Edit difference data:
____
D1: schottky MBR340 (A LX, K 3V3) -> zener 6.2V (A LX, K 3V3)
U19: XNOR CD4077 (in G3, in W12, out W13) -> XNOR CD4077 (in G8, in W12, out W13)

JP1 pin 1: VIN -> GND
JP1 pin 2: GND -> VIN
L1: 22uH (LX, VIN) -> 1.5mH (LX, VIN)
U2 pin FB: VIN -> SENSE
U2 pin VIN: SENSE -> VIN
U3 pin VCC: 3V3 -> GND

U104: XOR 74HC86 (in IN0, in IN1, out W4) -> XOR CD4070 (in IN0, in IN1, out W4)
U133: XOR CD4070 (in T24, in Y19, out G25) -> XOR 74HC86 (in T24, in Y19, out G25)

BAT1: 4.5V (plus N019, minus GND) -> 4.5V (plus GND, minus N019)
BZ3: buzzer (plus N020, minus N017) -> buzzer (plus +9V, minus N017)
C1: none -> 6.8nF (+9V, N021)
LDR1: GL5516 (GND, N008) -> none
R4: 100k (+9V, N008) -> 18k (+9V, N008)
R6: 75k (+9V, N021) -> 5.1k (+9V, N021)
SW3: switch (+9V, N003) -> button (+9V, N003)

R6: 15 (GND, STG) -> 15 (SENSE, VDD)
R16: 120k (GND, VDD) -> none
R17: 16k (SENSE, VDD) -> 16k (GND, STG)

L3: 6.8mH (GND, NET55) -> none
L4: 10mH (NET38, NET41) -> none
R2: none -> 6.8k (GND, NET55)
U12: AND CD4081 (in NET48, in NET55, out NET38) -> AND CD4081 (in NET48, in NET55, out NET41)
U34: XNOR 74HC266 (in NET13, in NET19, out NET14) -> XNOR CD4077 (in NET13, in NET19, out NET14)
____
**What is needed**
Please count the lines of the entries above that include "XNOR" and give only the total.

**Answer section**
2